──────── DATA SUPPLIED
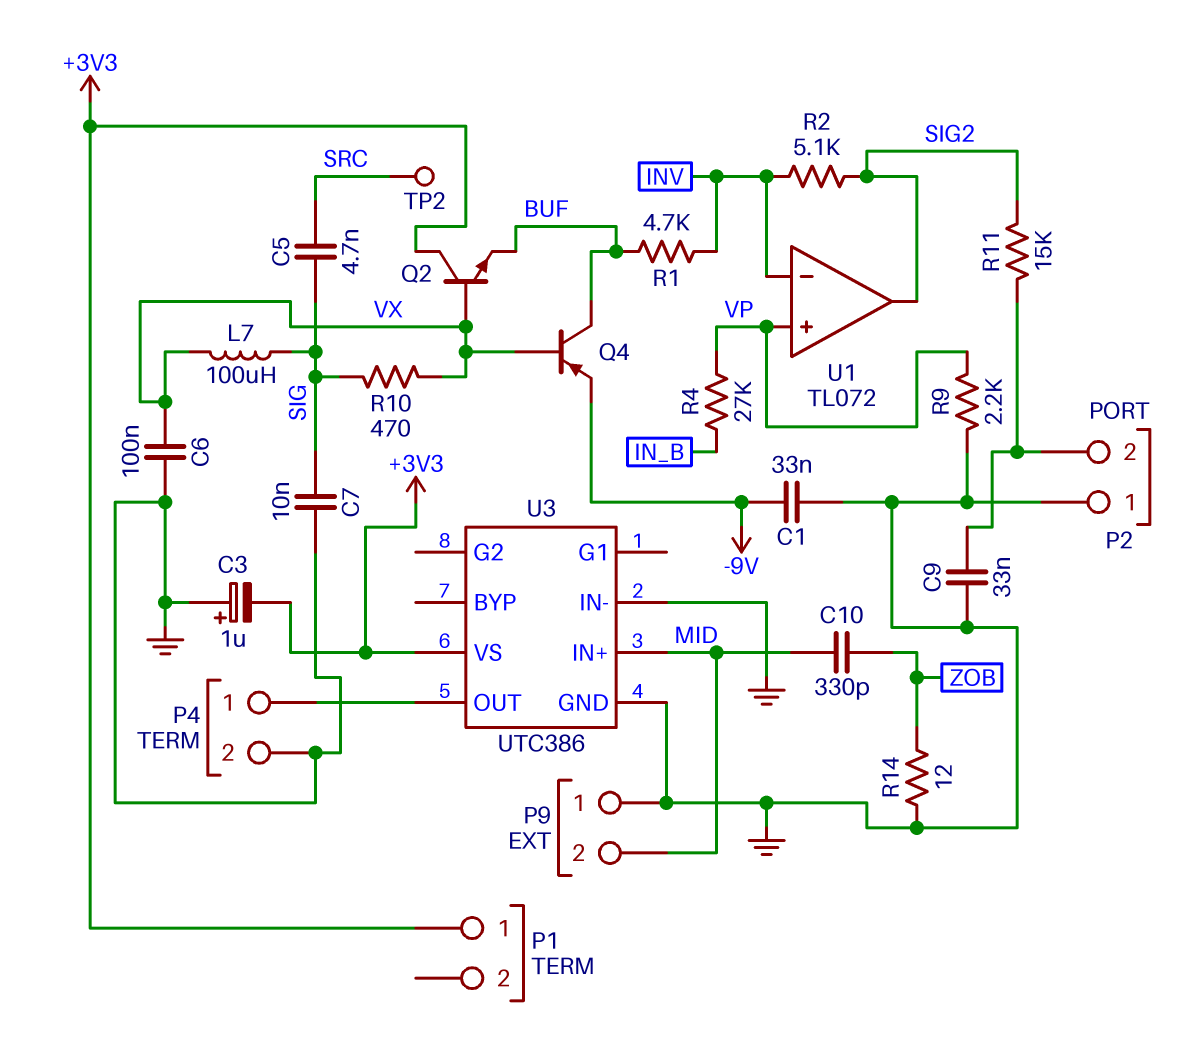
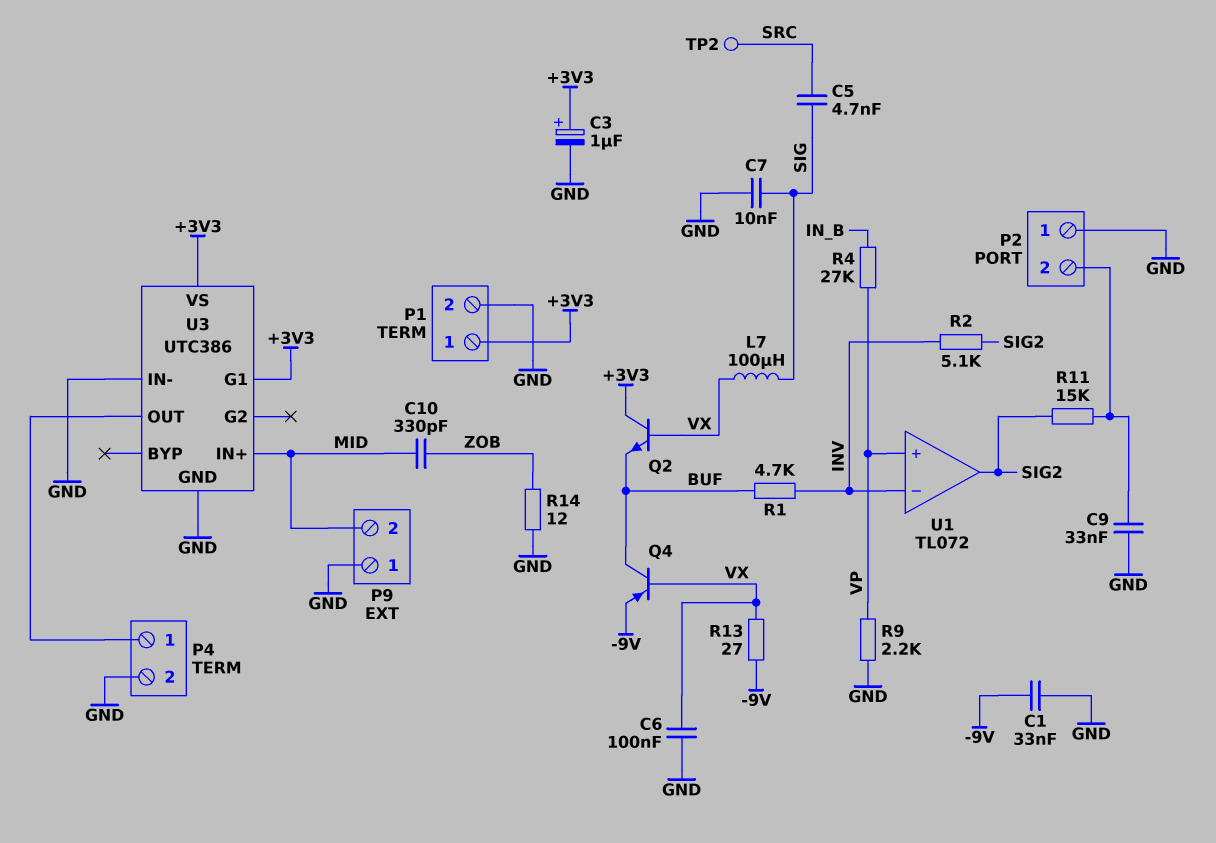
C3: 1uF (plus GND, minus +3V3) -> 1uF (plus +3V3, minus GND)
P1 pin 2: none -> GND
R10: 470 (SIG, VX) -> none
R13: none -> 27 (-9V, VX)
U3 pin G1: none -> +3V3

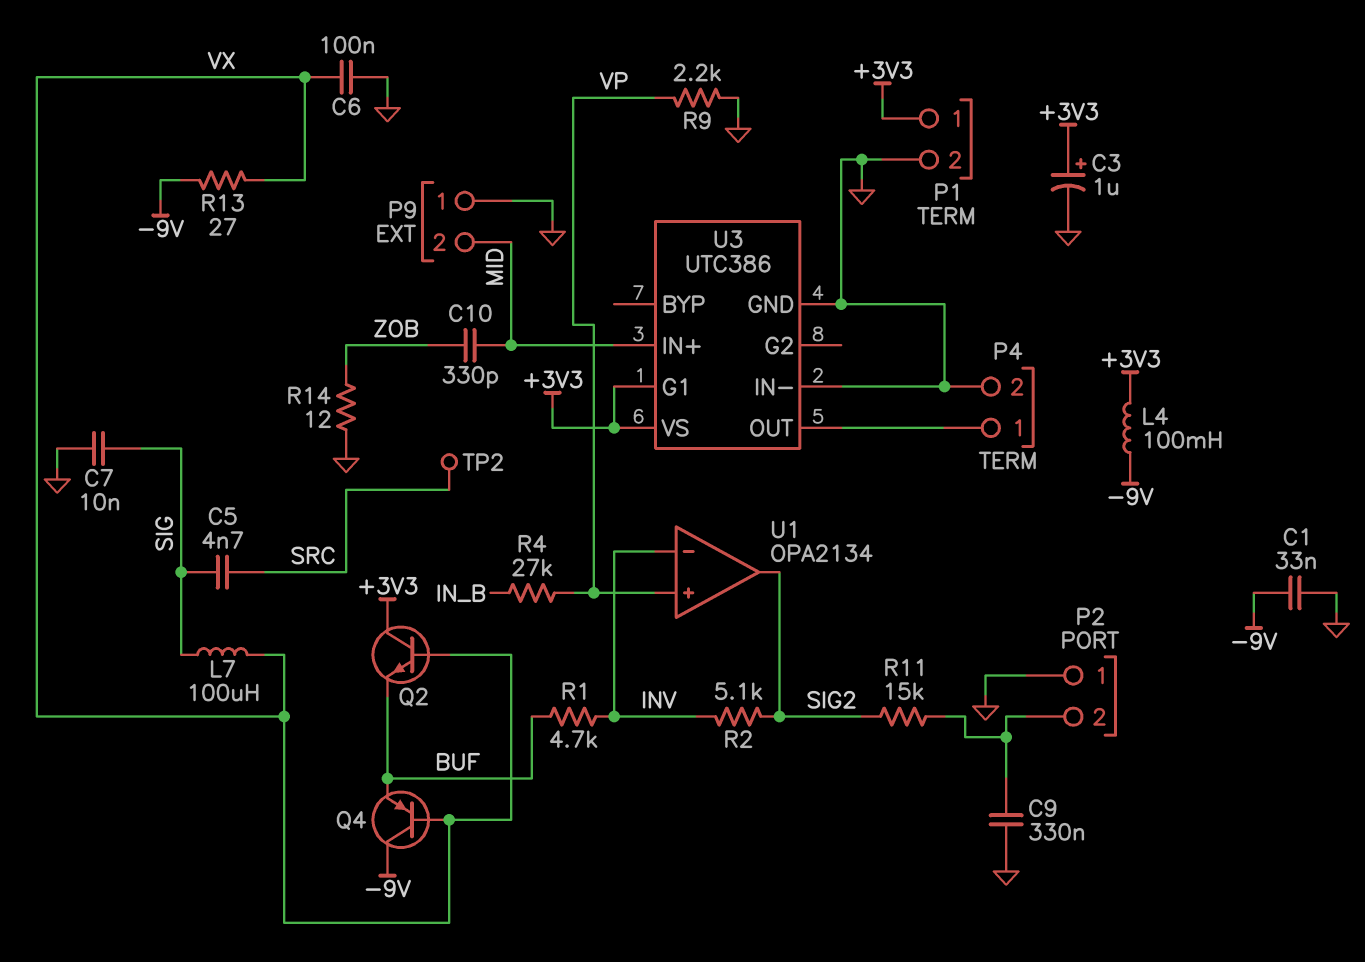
C9: 33nF (GND, P2/2) -> 330nF (GND, P2/2)
L4: none -> 100mH (+3V3, -9V)
Q4: PNP (B VX, C BUF, E -9V) -> PNP (B VX, C -9V, E BUF)
U1: TL072 -> OPA2134

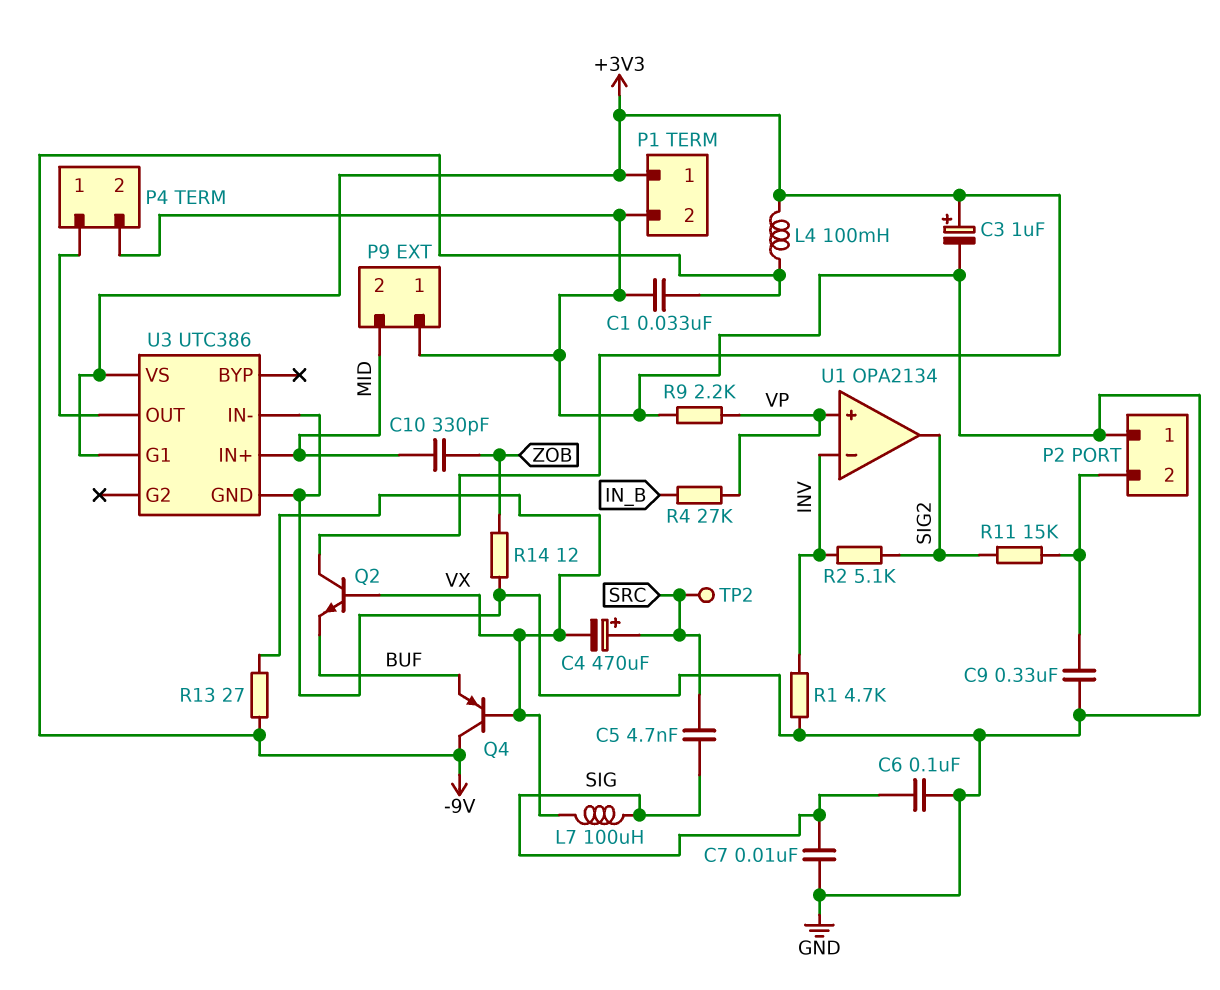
C4: none -> 470uF (plus SRC, minus VX)
C6: 100nF (GND, VX) -> 100nF (GND, SIG)
R1: 4.7k (BUF, INV) -> 4.7k (GND, INV)

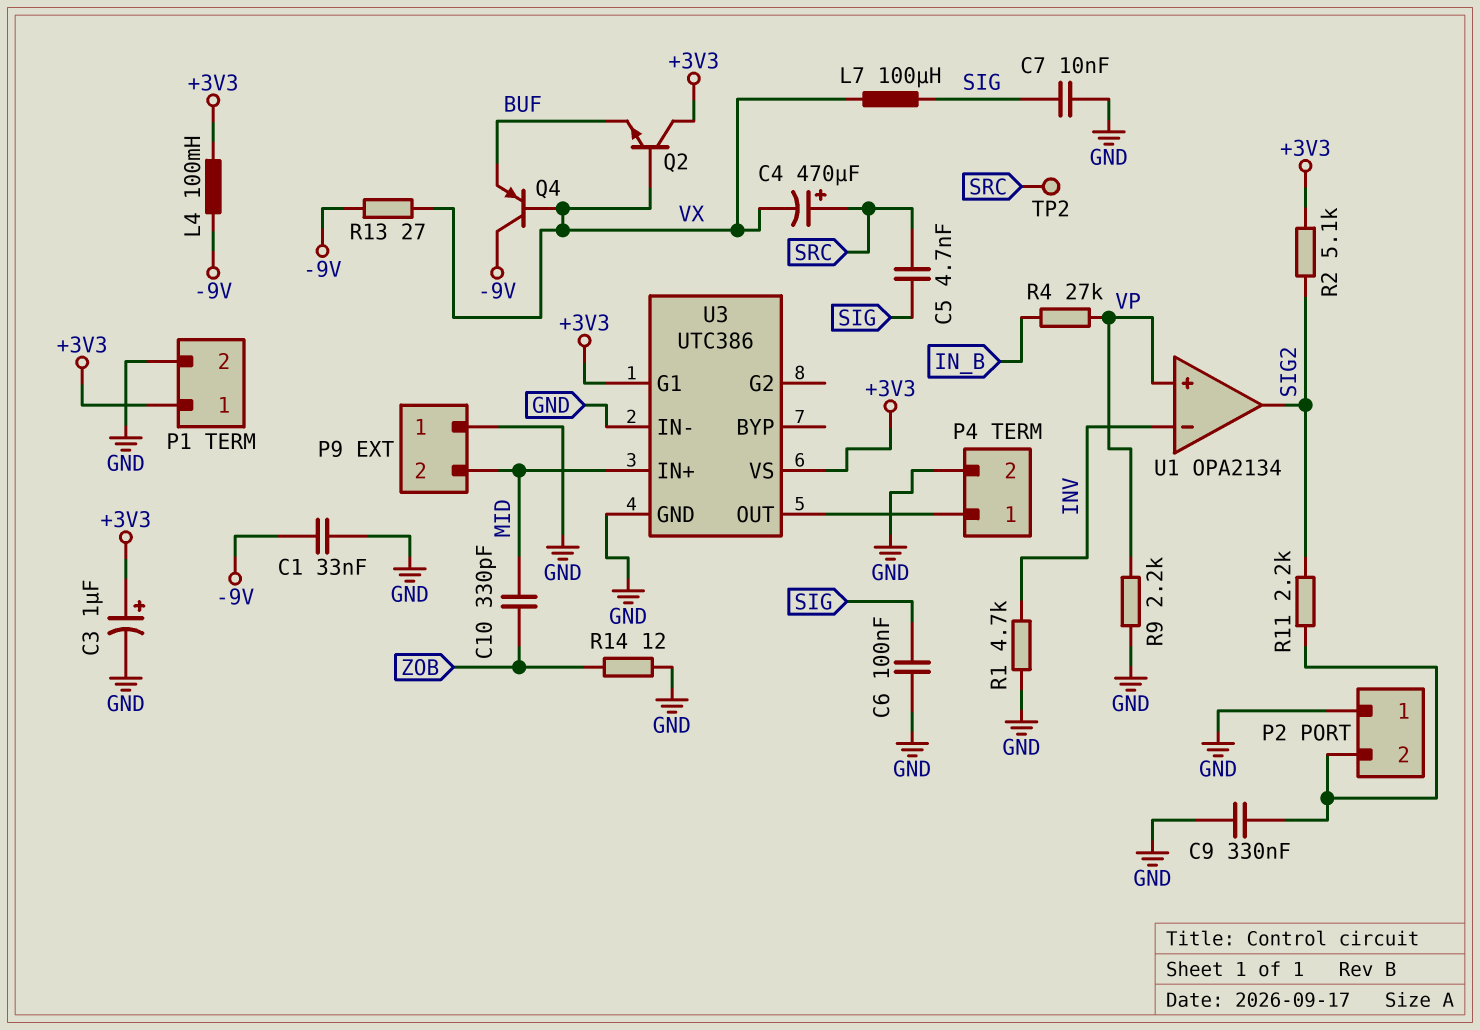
R2: 5.1k (INV, SIG2) -> 5.1k (+3V3, SIG2)
R11: 15k (P2/2, SIG2) -> 2.2k (P2/2, SIG2)

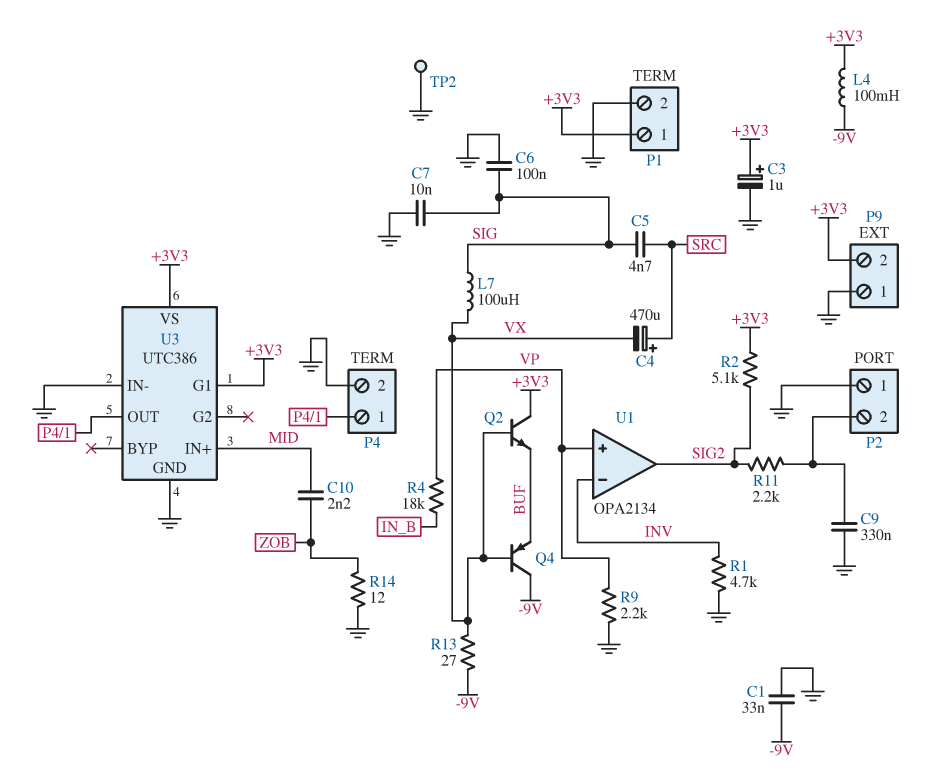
C10: 330pF (MID, ZOB) -> 2.2nF (MID, ZOB)
P9 pin 2: MID -> +3V3
R4: 27k (IN_B, VP) -> 18k (IN_B, VP)
TP2: test point (SRC) -> test point (GND)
────────────────
▶ [PROBLEM DETAILS]
Begin at the line containing "Q4: PNP (B VX, C" and write out every line to the end of the data exactly. Skip the pictures.

▶ [RESULT BELOW]
Q4: PNP (B VX, C BUF, E -9V) -> PNP (B VX, C -9V, E BUF)
U1: TL072 -> OPA2134

C4: none -> 470uF (plus SRC, minus VX)
C6: 100nF (GND, VX) -> 100nF (GND, SIG)
R1: 4.7k (BUF, INV) -> 4.7k (GND, INV)

R2: 5.1k (INV, SIG2) -> 5.1k (+3V3, SIG2)
R11: 15k (P2/2, SIG2) -> 2.2k (P2/2, SIG2)

C10: 330pF (MID, ZOB) -> 2.2nF (MID, ZOB)
P9 pin 2: MID -> +3V3
R4: 27k (IN_B, VP) -> 18k (IN_B, VP)
TP2: test point (SRC) -> test point (GND)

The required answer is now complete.